Work request | Could you copy, word for word, only the lines from the one containing "none -> lime tile L12:M13 level 1" through the last line of the records below, both included?

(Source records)
◇ ◇ ◇ ◇ ◇ ◇ ◇

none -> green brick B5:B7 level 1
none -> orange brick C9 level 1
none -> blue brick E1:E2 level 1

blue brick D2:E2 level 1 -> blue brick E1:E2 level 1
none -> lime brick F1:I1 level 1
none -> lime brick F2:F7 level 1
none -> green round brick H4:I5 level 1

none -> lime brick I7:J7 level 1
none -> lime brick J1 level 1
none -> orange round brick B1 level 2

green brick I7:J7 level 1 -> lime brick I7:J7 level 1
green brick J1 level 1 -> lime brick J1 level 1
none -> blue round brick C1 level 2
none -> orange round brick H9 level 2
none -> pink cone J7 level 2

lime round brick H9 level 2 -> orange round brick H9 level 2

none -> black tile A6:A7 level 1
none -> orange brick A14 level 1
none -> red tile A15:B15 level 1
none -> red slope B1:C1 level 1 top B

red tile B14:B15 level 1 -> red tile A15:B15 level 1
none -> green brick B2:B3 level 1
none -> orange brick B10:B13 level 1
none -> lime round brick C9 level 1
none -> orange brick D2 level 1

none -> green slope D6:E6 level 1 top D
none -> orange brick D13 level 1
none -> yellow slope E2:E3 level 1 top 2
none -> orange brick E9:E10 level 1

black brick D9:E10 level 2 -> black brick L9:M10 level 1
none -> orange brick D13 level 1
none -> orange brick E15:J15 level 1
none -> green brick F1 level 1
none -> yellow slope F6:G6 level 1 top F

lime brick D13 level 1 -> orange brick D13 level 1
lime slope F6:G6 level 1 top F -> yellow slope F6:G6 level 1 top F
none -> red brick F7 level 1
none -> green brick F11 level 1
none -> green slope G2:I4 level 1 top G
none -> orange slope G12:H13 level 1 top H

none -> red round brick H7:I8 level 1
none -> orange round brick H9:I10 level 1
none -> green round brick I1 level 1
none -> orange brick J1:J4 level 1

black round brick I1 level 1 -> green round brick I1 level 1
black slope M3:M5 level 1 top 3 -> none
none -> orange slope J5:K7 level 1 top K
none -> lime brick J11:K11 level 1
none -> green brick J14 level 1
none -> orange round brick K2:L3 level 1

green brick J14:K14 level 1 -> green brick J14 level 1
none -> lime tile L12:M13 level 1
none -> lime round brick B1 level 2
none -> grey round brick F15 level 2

◇ ◇ ◇ ◇ ◇ ◇ ◇

Response for this exercise |
none -> lime tile L12:M13 level 1
none -> lime round brick B1 level 2
none -> grey round brick F15 level 2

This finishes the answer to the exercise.